**Task requirements**. When you reach the line containing "C5: 15pF (GND, XI) -> 15pF (VDD, XI)" in the records below, start copying exactly, and stop once you have copied the line containing "R2: 56k (GND, LEVEL) -> 56k (LEVEL, VDD)".

**Data for analysis**.
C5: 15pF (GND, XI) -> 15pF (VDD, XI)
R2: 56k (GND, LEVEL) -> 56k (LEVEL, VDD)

* * *

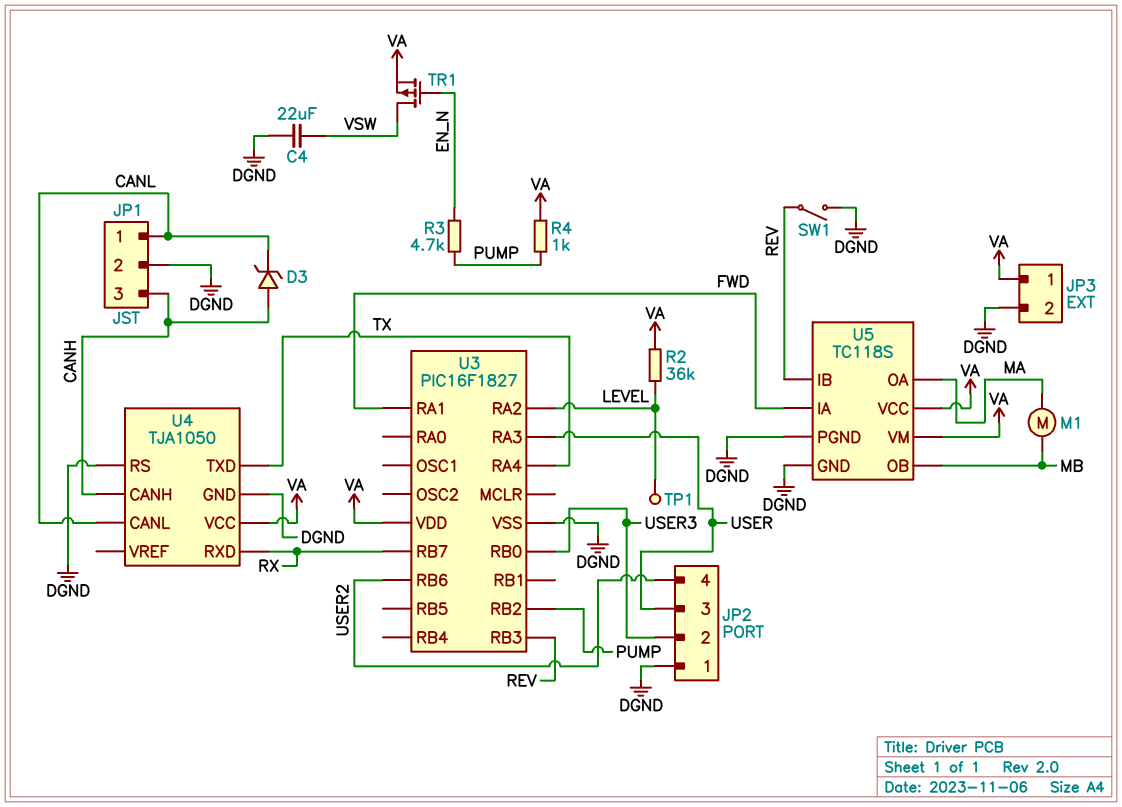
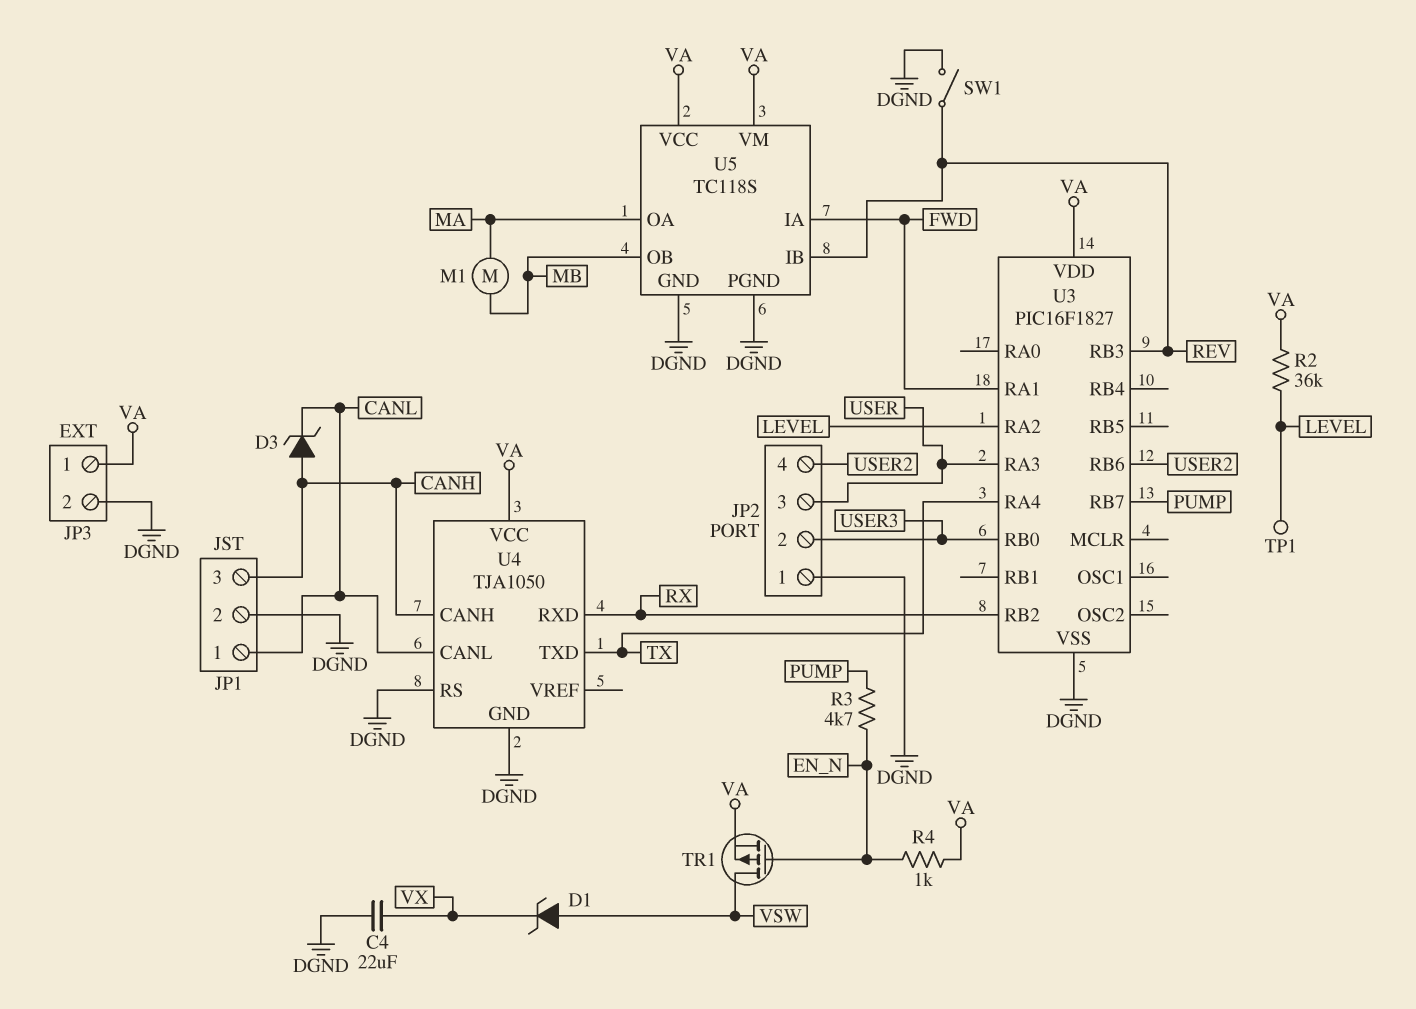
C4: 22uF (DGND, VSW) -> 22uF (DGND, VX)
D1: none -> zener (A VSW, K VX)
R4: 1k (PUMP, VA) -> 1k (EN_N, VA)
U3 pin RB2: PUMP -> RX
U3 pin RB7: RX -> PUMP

**Task result**.
C5: 15pF (GND, XI) -> 15pF (VDD, XI)
R2: 56k (GND, LEVEL) -> 56k (LEVEL, VDD)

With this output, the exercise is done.